Data extracted from a collection
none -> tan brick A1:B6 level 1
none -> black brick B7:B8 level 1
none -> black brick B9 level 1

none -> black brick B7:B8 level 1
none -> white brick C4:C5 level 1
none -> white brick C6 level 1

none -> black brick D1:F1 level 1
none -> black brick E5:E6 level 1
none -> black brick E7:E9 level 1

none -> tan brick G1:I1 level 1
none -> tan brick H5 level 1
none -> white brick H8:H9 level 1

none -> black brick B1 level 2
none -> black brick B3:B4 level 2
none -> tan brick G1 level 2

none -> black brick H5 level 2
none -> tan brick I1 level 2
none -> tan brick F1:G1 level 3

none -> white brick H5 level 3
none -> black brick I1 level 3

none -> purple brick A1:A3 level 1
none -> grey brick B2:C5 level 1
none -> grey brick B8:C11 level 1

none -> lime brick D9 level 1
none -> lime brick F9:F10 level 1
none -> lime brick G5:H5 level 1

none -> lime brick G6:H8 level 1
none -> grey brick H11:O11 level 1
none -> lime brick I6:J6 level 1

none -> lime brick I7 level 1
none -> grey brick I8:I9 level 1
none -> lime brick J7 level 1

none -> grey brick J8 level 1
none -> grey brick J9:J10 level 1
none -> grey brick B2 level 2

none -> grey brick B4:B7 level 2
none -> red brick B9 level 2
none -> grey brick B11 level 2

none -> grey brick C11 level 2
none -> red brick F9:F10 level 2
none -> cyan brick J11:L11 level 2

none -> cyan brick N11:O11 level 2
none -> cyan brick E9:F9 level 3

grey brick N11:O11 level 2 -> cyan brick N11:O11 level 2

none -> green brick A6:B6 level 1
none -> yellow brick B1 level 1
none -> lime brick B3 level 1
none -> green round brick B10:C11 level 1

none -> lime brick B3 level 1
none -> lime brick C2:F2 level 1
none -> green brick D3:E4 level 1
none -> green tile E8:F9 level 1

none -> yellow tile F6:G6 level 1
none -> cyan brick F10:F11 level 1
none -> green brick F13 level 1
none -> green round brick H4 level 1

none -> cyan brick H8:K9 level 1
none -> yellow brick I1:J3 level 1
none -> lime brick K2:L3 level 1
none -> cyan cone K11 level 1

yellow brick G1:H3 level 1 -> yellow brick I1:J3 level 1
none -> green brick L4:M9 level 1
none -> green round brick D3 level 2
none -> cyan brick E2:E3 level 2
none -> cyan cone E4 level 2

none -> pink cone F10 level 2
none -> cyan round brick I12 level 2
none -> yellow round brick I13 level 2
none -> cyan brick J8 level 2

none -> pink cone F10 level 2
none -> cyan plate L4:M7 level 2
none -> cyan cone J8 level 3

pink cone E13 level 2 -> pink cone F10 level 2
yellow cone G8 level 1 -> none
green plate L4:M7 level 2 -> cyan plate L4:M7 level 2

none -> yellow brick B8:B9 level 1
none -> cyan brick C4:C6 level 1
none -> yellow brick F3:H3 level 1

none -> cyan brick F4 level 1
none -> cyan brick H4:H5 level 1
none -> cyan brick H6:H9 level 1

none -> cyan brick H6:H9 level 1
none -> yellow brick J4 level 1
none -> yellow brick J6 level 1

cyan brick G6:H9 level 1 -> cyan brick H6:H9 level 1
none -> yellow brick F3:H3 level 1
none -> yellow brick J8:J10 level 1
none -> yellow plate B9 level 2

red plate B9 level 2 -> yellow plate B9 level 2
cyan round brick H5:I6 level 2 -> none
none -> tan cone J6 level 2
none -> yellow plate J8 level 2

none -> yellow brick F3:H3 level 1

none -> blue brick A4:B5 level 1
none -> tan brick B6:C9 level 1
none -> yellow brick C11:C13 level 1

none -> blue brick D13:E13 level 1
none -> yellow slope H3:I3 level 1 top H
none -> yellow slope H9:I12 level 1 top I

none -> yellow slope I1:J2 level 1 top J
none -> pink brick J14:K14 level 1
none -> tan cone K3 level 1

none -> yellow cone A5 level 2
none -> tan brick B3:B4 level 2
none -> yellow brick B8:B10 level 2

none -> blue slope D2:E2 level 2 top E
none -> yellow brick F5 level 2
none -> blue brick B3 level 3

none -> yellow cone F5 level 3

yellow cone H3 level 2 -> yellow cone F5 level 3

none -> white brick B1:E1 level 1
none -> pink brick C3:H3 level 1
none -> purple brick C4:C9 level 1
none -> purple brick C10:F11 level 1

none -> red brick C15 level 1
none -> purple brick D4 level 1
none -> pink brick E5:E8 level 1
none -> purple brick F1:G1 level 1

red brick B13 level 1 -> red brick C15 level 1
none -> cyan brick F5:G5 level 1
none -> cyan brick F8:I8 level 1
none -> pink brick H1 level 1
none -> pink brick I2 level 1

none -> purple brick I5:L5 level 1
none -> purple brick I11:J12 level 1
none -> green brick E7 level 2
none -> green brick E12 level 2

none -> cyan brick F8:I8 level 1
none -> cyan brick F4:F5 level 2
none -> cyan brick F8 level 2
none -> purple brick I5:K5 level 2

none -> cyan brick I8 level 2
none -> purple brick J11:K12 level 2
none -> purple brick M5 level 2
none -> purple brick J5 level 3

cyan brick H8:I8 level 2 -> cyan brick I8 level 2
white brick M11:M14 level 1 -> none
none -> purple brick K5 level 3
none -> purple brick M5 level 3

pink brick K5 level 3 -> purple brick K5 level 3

> _WHAT YOU NEED TO DO_
Transcribe all of the records exactly.

> _WRITTEN REPLY_
none -> tan brick A1:B6 level 1
none -> black brick B7:B8 level 1
none -> black brick B9 level 1

none -> black brick B7:B8 level 1
none -> white brick C4:C5 level 1
none -> white brick C6 level 1

none -> black brick D1:F1 level 1
none -> black brick E5:E6 level 1
none -> black brick E7:E9 level 1

none -> tan brick G1:I1 level 1
none -> tan brick H5 level 1
none -> white brick H8:H9 level 1

none -> black brick B1 level 2
none -> black brick B3:B4 level 2
none -> tan brick G1 level 2

none -> black brick H5 level 2
none -> tan brick I1 level 2
none -> tan brick F1:G1 level 3

none -> white brick H5 level 3
none -> black brick I1 level 3

none -> purple brick A1:A3 level 1
none -> grey brick B2:C5 level 1
none -> grey brick B8:C11 level 1

none -> lime brick D9 level 1
none -> lime brick F9:F10 level 1
none -> lime brick G5:H5 level 1

none -> lime brick G6:H8 level 1
none -> grey brick H11:O11 level 1
none -> lime brick I6:J6 level 1

none -> lime brick I7 level 1
none -> grey brick I8:I9 level 1
none -> lime brick J7 level 1

none -> grey brick J8 level 1
none -> grey brick J9:J10 level 1
none -> grey brick B2 level 2

none -> grey brick B4:B7 level 2
none -> red brick B9 level 2
none -> grey brick B11 level 2

none -> grey brick C11 level 2
none -> red brick F9:F10 level 2
none -> cyan brick J11:L11 level 2

none -> cyan brick N11:O11 level 2
none -> cyan brick E9:F9 level 3

grey brick N11:O11 level 2 -> cyan brick N11:O11 level 2

none -> green brick A6:B6 level 1
none -> yellow brick B1 level 1
none -> lime brick B3 level 1
none -> green round brick B10:C11 level 1

none -> lime brick B3 level 1
none -> lime brick C2:F2 level 1
none -> green brick D3:E4 level 1
none -> green tile E8:F9 level 1

none -> yellow tile F6:G6 level 1
none -> cyan brick F10:F11 level 1
none -> green brick F13 level 1
none -> green round brick H4 level 1

none -> cyan brick H8:K9 level 1
none -> yellow brick I1:J3 level 1
none -> lime brick K2:L3 level 1
none -> cyan cone K11 level 1

yellow brick G1:H3 level 1 -> yellow brick I1:J3 level 1
none -> green brick L4:M9 level 1
none -> green round brick D3 level 2
none -> cyan brick E2:E3 level 2
none -> cyan cone E4 level 2

none -> pink cone F10 level 2
none -> cyan round brick I12 level 2
none -> yellow round brick I13 level 2
none -> cyan brick J8 level 2

none -> pink cone F10 level 2
none -> cyan plate L4:M7 level 2
none -> cyan cone J8 level 3

pink cone E13 level 2 -> pink cone F10 level 2
yellow cone G8 level 1 -> none
green plate L4:M7 level 2 -> cyan plate L4:M7 level 2

none -> yellow brick B8:B9 level 1
none -> cyan brick C4:C6 level 1
none -> yellow brick F3:H3 level 1

none -> cyan brick F4 level 1
none -> cyan brick H4:H5 level 1
none -> cyan brick H6:H9 level 1

none -> cyan brick H6:H9 level 1
none -> yellow brick J4 level 1
none -> yellow brick J6 level 1

cyan brick G6:H9 level 1 -> cyan brick H6:H9 level 1
none -> yellow brick F3:H3 level 1
none -> yellow brick J8:J10 level 1
none -> yellow plate B9 level 2

red plate B9 level 2 -> yellow plate B9 level 2
cyan round brick H5:I6 level 2 -> none
none -> tan cone J6 level 2
none -> yellow plate J8 level 2

none -> yellow brick F3:H3 level 1

none -> blue brick A4:B5 level 1
none -> tan brick B6:C9 level 1
none -> yellow brick C11:C13 level 1

none -> blue brick D13:E13 level 1
none -> yellow slope H3:I3 level 1 top H
none -> yellow slope H9:I12 level 1 top I

none -> yellow slope I1:J2 level 1 top J
none -> pink brick J14:K14 level 1
none -> tan cone K3 level 1

none -> yellow cone A5 level 2
none -> tan brick B3:B4 level 2
none -> yellow brick B8:B10 level 2

none -> blue slope D2:E2 level 2 top E
none -> yellow brick F5 level 2
none -> blue brick B3 level 3

none -> yellow cone F5 level 3

yellow cone H3 level 2 -> yellow cone F5 level 3

none -> white brick B1:E1 level 1
none -> pink brick C3:H3 level 1
none -> purple brick C4:C9 level 1
none -> purple brick C10:F11 level 1

none -> red brick C15 level 1
none -> purple brick D4 level 1
none -> pink brick E5:E8 level 1
none -> purple brick F1:G1 level 1

red brick B13 level 1 -> red brick C15 level 1
none -> cyan brick F5:G5 level 1
none -> cyan brick F8:I8 level 1
none -> pink brick H1 level 1
none -> pink brick I2 level 1

none -> purple brick I5:L5 level 1
none -> purple brick I11:J12 level 1
none -> green brick E7 level 2
none -> green brick E12 level 2

none -> cyan brick F8:I8 level 1
none -> cyan brick F4:F5 level 2
none -> cyan brick F8 level 2
none -> purple brick I5:K5 level 2

none -> cyan brick I8 level 2
none -> purple brick J11:K12 level 2
none -> purple brick M5 level 2
none -> purple brick J5 level 3

cyan brick H8:I8 level 2 -> cyan brick I8 level 2
white brick M11:M14 level 1 -> none
none -> purple brick K5 level 3
none -> purple brick M5 level 3

pink brick K5 level 3 -> purple brick K5 level 3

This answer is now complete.